### What to do
Restate each record below word for word, skipping images.

### Available data
^^^^^^^^^^^^^^^^

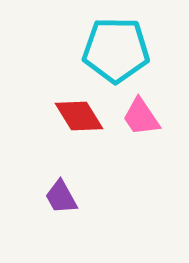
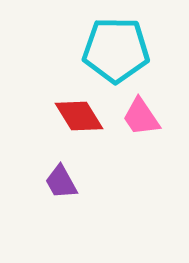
purple trapezoid: moved 15 px up
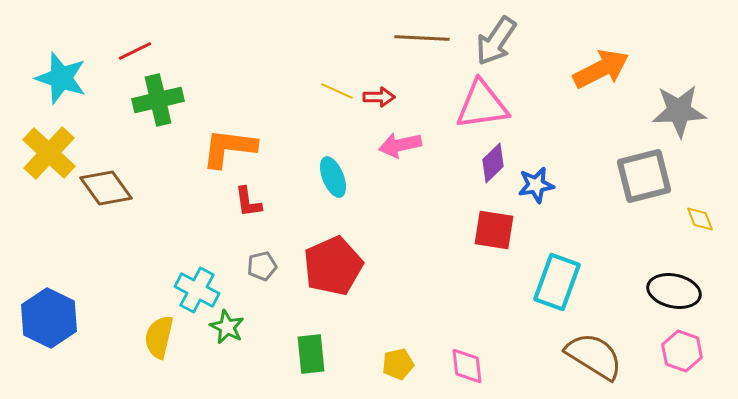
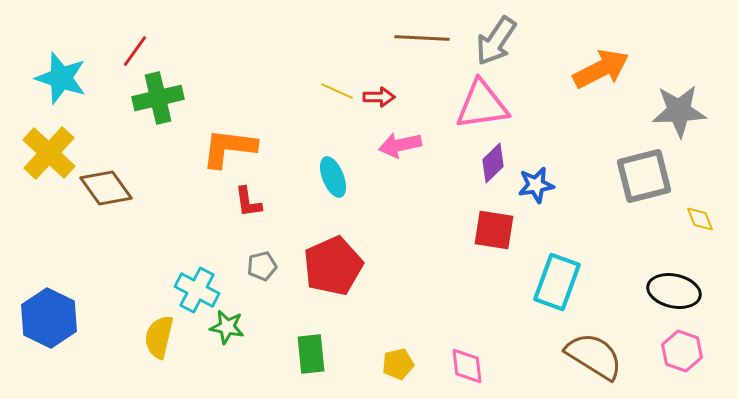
red line: rotated 28 degrees counterclockwise
green cross: moved 2 px up
green star: rotated 16 degrees counterclockwise
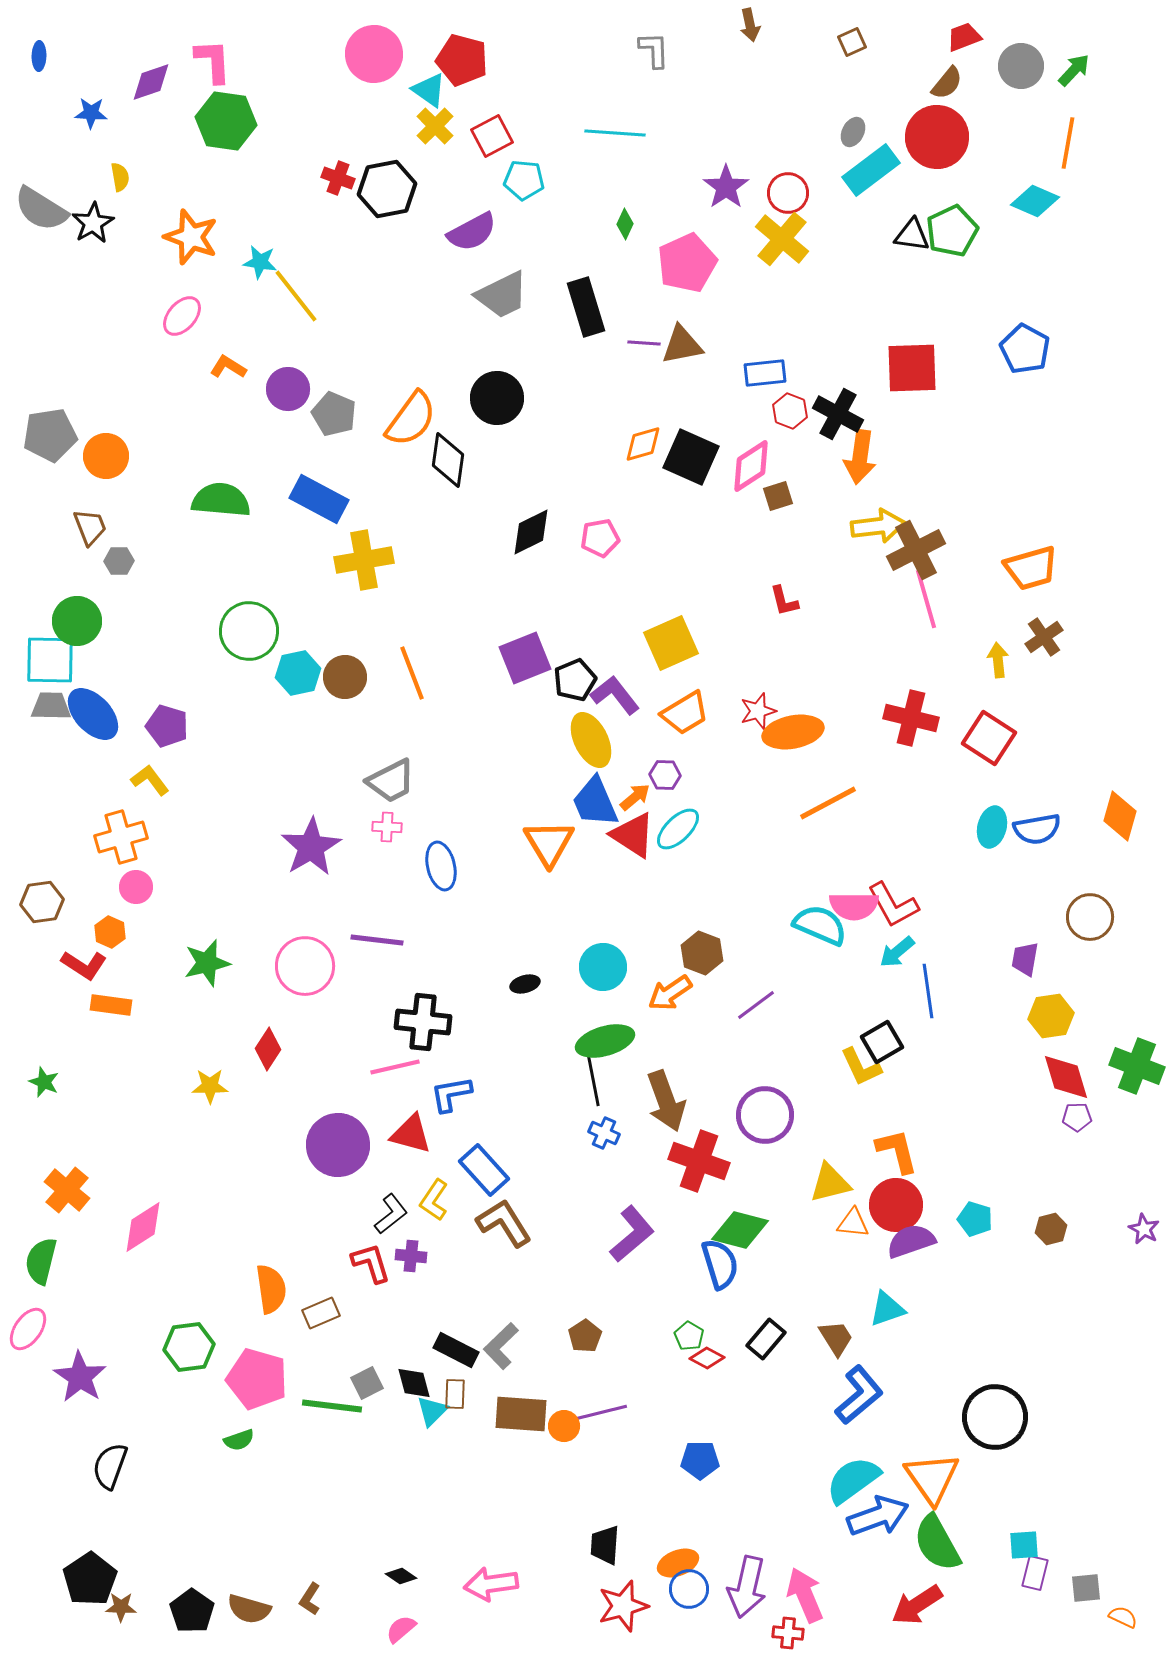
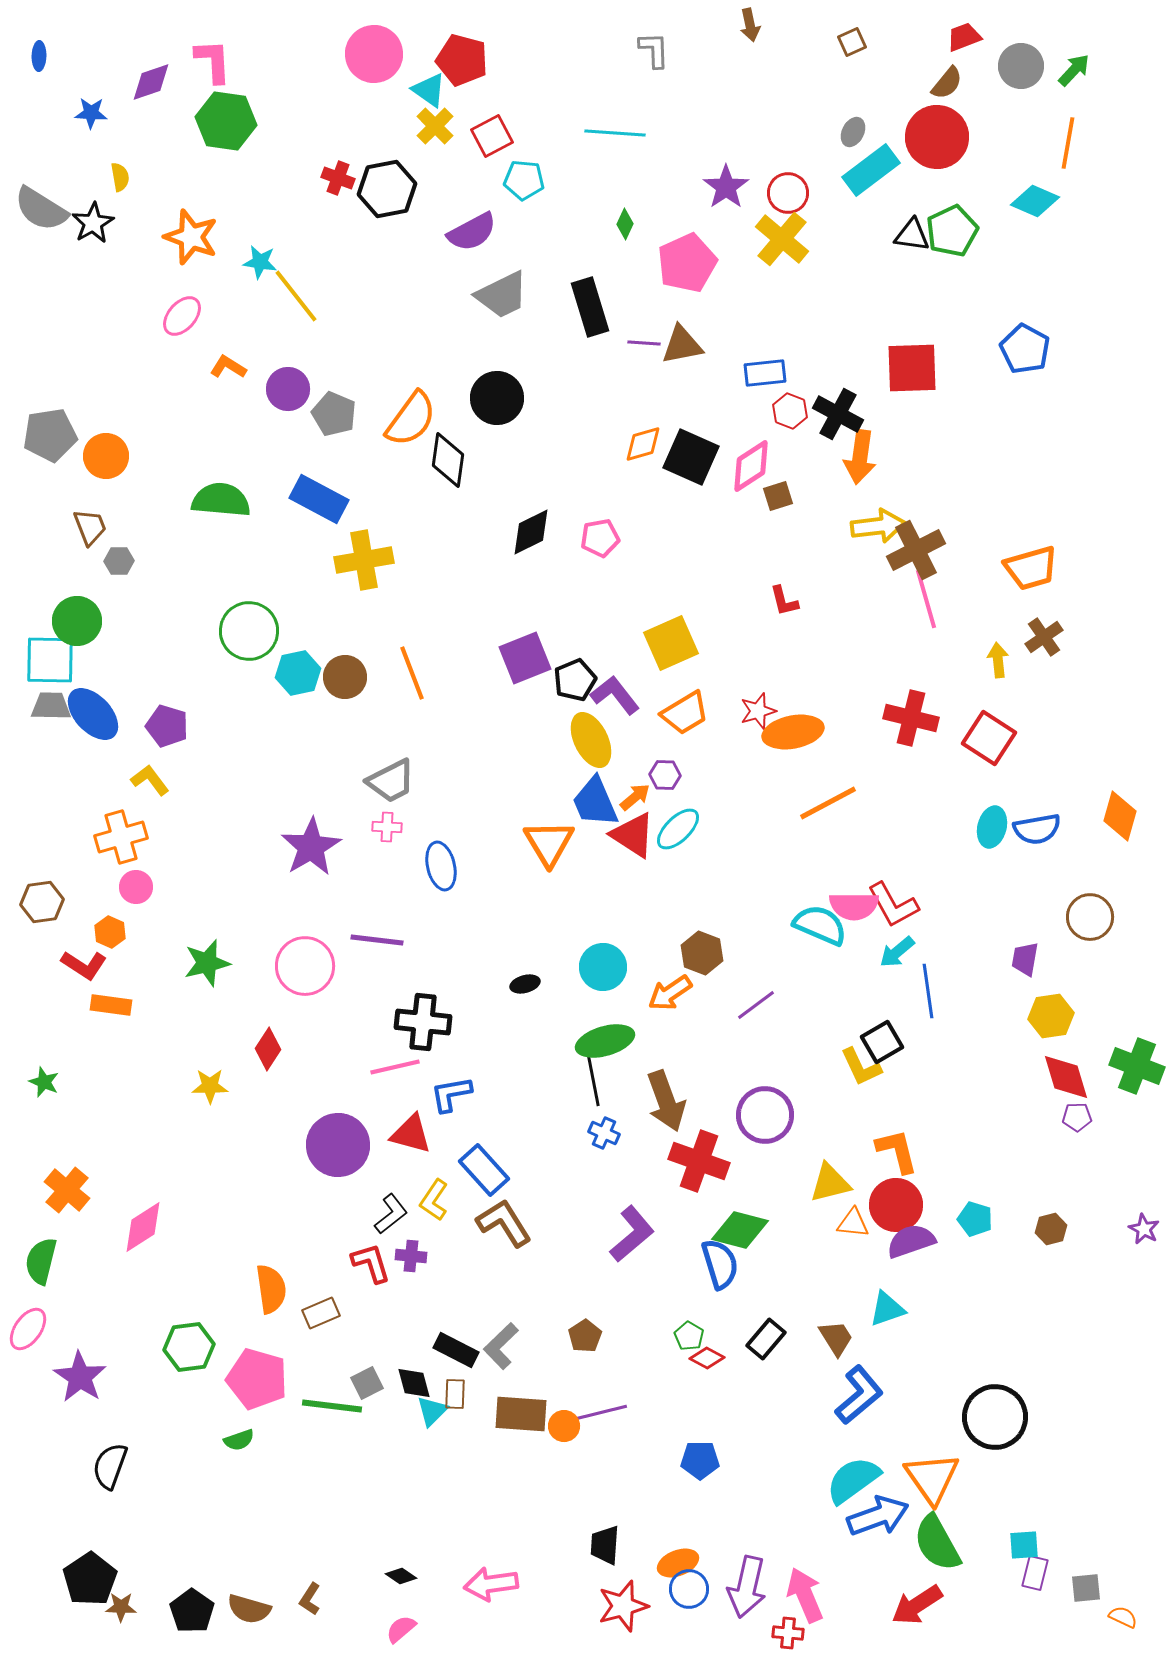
black rectangle at (586, 307): moved 4 px right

^^^^^^^^^^^^^^^^

### The answer
purple trapezoid: moved 15 px up
red line: rotated 28 degrees counterclockwise
green cross: moved 2 px up
green star: rotated 16 degrees counterclockwise
black rectangle at (586, 307): moved 4 px right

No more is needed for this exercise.